▸ What to do
Find each line in the entries below that contains the string "picture" and copy those lines out. Case counts, so a capitalized form is not a match.

▸ The data
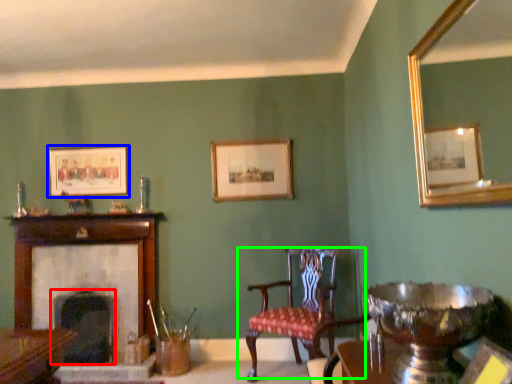
Question: Based on their relative distances, which object is nearer to fireplace (highlighted by a red box)? Choose from picture frame (highlighted by a blue box) and chair (highlighted by a green box).

Choices:
 (A) picture frame
 (B) chair

Answer: (A)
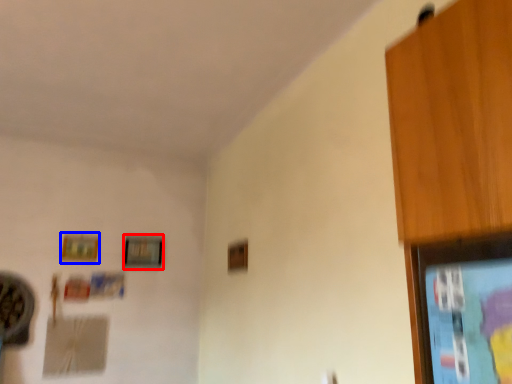
Question: Which object appears closest to the camera in this image, picture frame (highlighted by a red box) or picture frame (highlighted by a blue box)?

Choices:
 (A) picture frame
 (B) picture frame

Answer: (B)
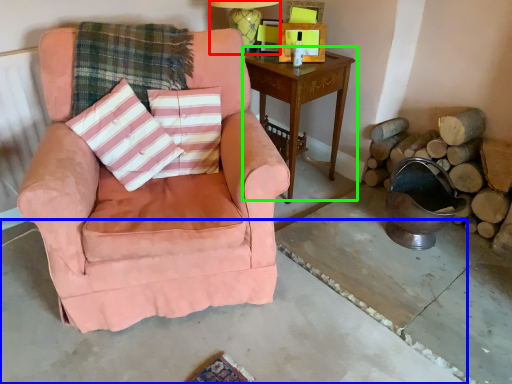
Question: Estimate the real-world distances between objects in this image. Which object is farther from table lamp (highlighted by a red box), concrete (highlighted by a blue box) or nightstand (highlighted by a green box)?

Choices:
 (A) concrete
 (B) nightstand

Answer: (A)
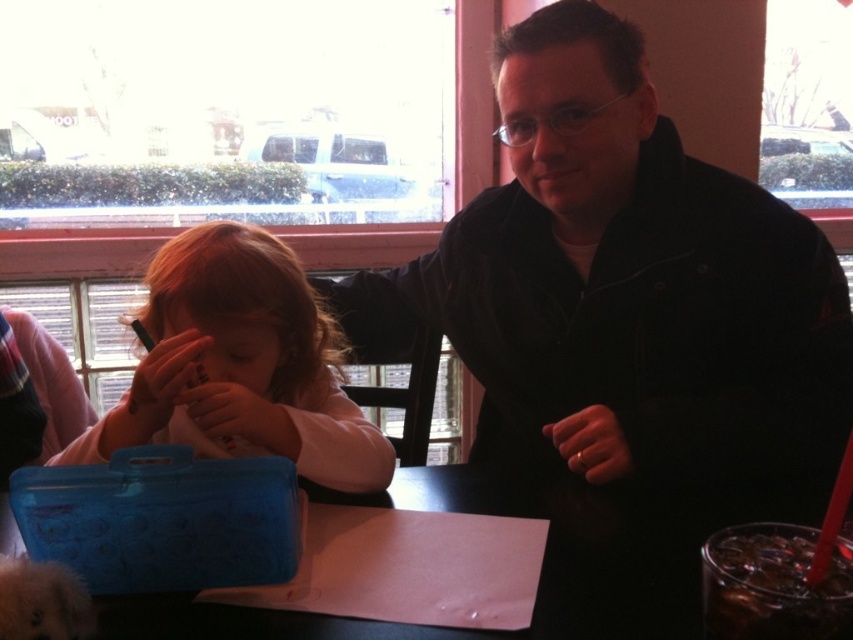
Does black matte jacket at center appear on the left side of black glossy table at center?

Incorrect, black matte jacket at center is not on the left side of black glossy table at center.

The image size is (853, 640). I want to click on black matte jacket at center, so click(625, 296).

Does point (589, 336) come farther from viewer compared to point (643, 586)?

Yes, point (589, 336) is behind point (643, 586).

You are a GUI agent. You are given a task and a screenshot of the screen. Output one action in this format:
    pyautogui.click(x=<x>, y=<y>)
    Task: Click on the black matte jacket at center
    Image resolution: width=853 pixels, height=640 pixels.
    Given the screenshot: What is the action you would take?
    pyautogui.click(x=625, y=296)

Is black glossy table at center positioned behind clear glass drink at lower right?

That is True.

Between point (654, 634) and point (727, 621), which one is positioned in front?

Point (727, 621)

This screenshot has height=640, width=853. Find the location of `black glossy table at center`. black glossy table at center is located at coordinates (541, 564).

This screenshot has height=640, width=853. What do you see at coordinates (625, 296) in the screenshot?
I see `black matte jacket at center` at bounding box center [625, 296].

Where is `black matte jacket at center`? This screenshot has height=640, width=853. black matte jacket at center is located at coordinates (625, 296).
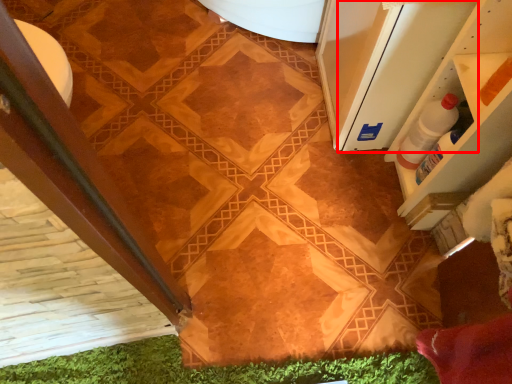
Question: Considering the relative positions of screen door (annotated by the red box) and bottle in the image provided, where is screen door (annotated by the red box) located with respect to the staircase?

Choices:
 (A) left
 (B) right

Answer: (A)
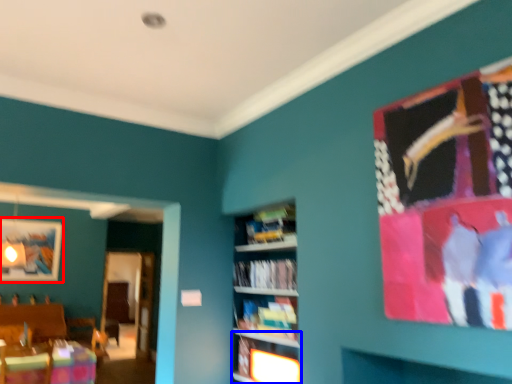
Question: Which point is closer to the camera, picture frame (highlighted by a red box) or shelf (highlighted by a blue box)?

Choices:
 (A) picture frame
 (B) shelf

Answer: (B)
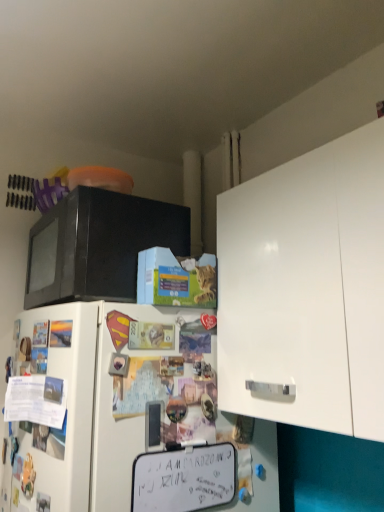
Question: Can you confirm if white matte dry erase board at lower center is wider than white matte cabinet at upper right?

Choices:
 (A) yes
 (B) no

Answer: (B)

Question: Is white matte dry erase board at lower center not near white matte cabinet at upper right?

Choices:
 (A) yes
 (B) no

Answer: (B)

Question: Can you confirm if white matte dry erase board at lower center is taller than white matte cabinet at upper right?

Choices:
 (A) yes
 (B) no

Answer: (B)

Question: Considering the relative positions of white matte dry erase board at lower center and white matte cabinet at upper right in the image provided, is white matte dry erase board at lower center to the left of white matte cabinet at upper right from the viewer's perspective?

Choices:
 (A) no
 (B) yes

Answer: (B)

Question: Does white matte dry erase board at lower center turn towards white matte cabinet at upper right?

Choices:
 (A) yes
 (B) no

Answer: (B)

Question: Does white matte dry erase board at lower center have a lesser width compared to white matte cabinet at upper right?

Choices:
 (A) yes
 (B) no

Answer: (A)

Question: Would you consider black matte microwave at upper left to be distant from white matte cabinet at upper right?

Choices:
 (A) no
 (B) yes

Answer: (A)

Question: Does black matte microwave at upper left have a smaller size compared to white matte cabinet at upper right?

Choices:
 (A) yes
 (B) no

Answer: (A)

Question: From a real-world perspective, is black matte microwave at upper left on top of white matte cabinet at upper right?

Choices:
 (A) no
 (B) yes

Answer: (B)

Question: Considering the relative sizes of black matte microwave at upper left and white matte cabinet at upper right in the image provided, is black matte microwave at upper left bigger than white matte cabinet at upper right?

Choices:
 (A) yes
 (B) no

Answer: (B)

Question: Considering the relative positions of black matte microwave at upper left and white matte cabinet at upper right in the image provided, is black matte microwave at upper left to the left of white matte cabinet at upper right from the viewer's perspective?

Choices:
 (A) yes
 (B) no

Answer: (A)

Question: Considering the relative sizes of black matte microwave at upper left and white matte cabinet at upper right in the image provided, is black matte microwave at upper left thinner than white matte cabinet at upper right?

Choices:
 (A) no
 (B) yes

Answer: (A)

Question: Considering the relative sizes of black matte microwave at upper left and white matte refrigerator at lower left in the image provided, is black matte microwave at upper left thinner than white matte refrigerator at lower left?

Choices:
 (A) yes
 (B) no

Answer: (A)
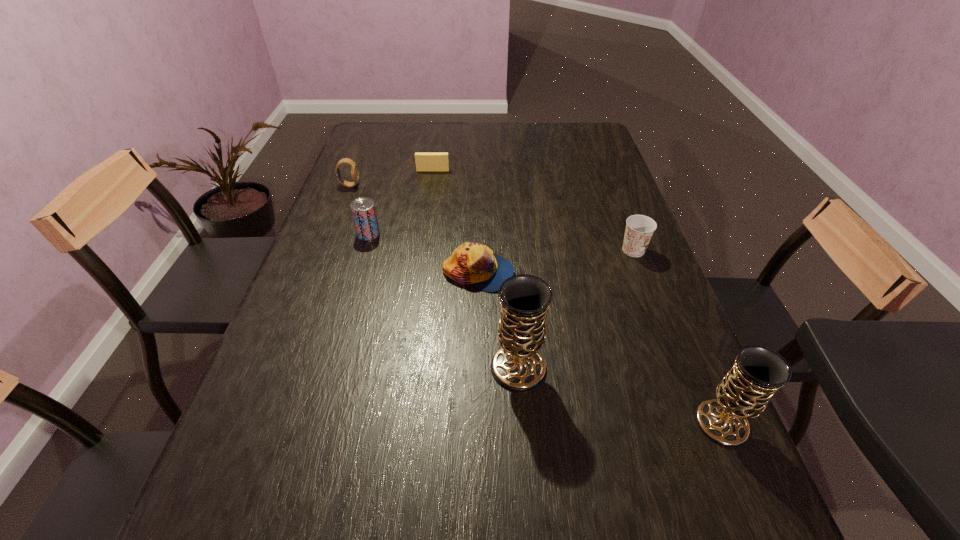
Identify which object is the sixth nearest to the fifth nearest object. Please provide its 2D coordinates. Your answer should be formatted as a tuple, i.e. [(x, y)], where the tuple contains the x and y coordinates of a point satisfying the conditions above.

[(758, 372)]

The width and height of the screenshot is (960, 540). What are the coordinates of `the fifth closest object to the Dixie cup` in the screenshot? It's located at (363, 209).

Find the location of a particular element. free space that satisfies the following two spatial constraints: 1. on the face of the second nearest object; 2. on the right side of the watch is located at coordinates (278, 367).

This screenshot has height=540, width=960. I want to click on vacant space that satisfies the following two spatial constraints: 1. on the bill of the cap; 2. on the back side of the nearer chalice, so click(477, 422).

Find the location of a particular element. This screenshot has width=960, height=540. free space in the image that satisfies the following two spatial constraints: 1. on the back side of the nearest object; 2. on the bill of the cap is located at coordinates (659, 273).

The width and height of the screenshot is (960, 540). In order to click on vacant area in the image that satisfies the following two spatial constraints: 1. on the face of the sixth shortest object; 2. on the right side of the watch in this screenshot , I will do `click(257, 422)`.

Where is `vacant space that satisfies the following two spatial constraints: 1. on the face of the shorter chalice; 2. on the right side of the second farthest object`? vacant space that satisfies the following two spatial constraints: 1. on the face of the shorter chalice; 2. on the right side of the second farthest object is located at coordinates (257, 422).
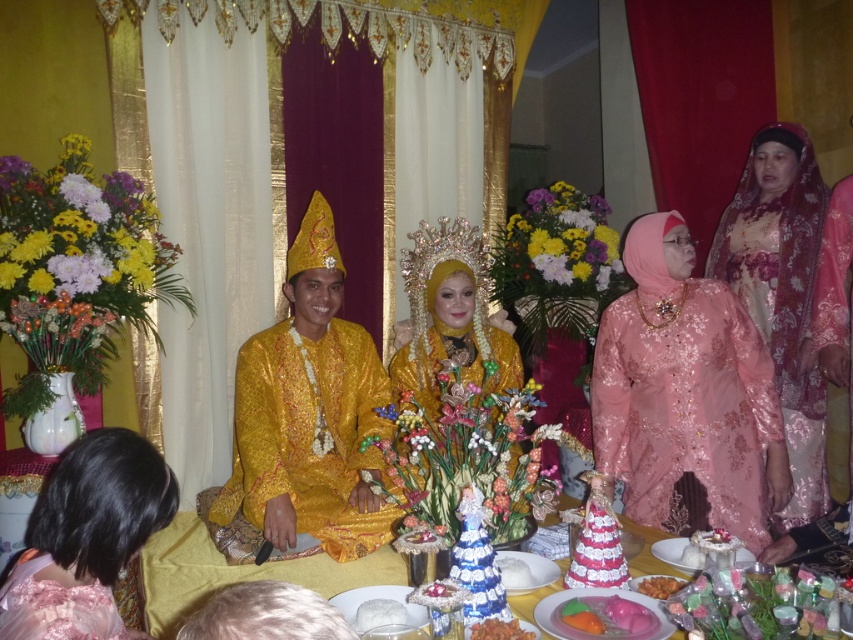
You are a guest at the wedding and you want to place a small gift between the shiny gold robe at center and the pink glossy candy at center. Where should you place it?

The shiny gold robe at center is positioned on the left side of pink glossy candy at center, so you should place the gift between them, to the right of the shiny gold robe at center and to the left of the pink glossy candy at center.

Looking at this image, you are a photographer positioned at the center of the room. You notice a gold sequined dress at center marked by point (451, 316). Where should you adjust your camera to capture the dress in the center of your photo?

The gold sequined dress at center is already at the center point (451, 316), so you don not need to adjust your camera. Keep it centered to capture the dress in the center of your photo.

From the picture: You are a guest at the wedding and want to take a photo of the shiny gold robe at center and the pink glossy candy at center on the table. Since the shiny gold robe is blocking the view of the candy, how can you adjust your position to see both items clearly?

The shiny gold robe at center is positioned over pink glossy candy at center, so you should move your camera angle slightly downward to see both items without obstruction.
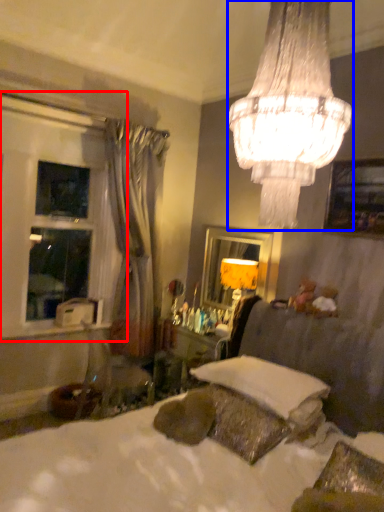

▸ Exercise output
Question: Based on their relative distances, which object is nearer to fireplace (highlighted by a red box)? Choose from picture frame (highlighted by a blue box) and chair (highlighted by a green box).
 (A) picture frame
Question: Which object appears closest to the camera in this image, picture frame (highlighted by a red box) or picture frame (highlighted by a blue box)?
 (A) picture frame
 (B) picture frame
Question: Which point is closer to the camera, picture frame (highlighted by a red box) or shelf (highlighted by a blue box)?
 (A) picture frame
From the picture: You are a guest at the wedding and want to take a photo of the shiny gold robe at center and the pink glossy candy at center on the table. Since the shiny gold robe is blocking the view of the candy, how can you adjust your position to see both items clearly?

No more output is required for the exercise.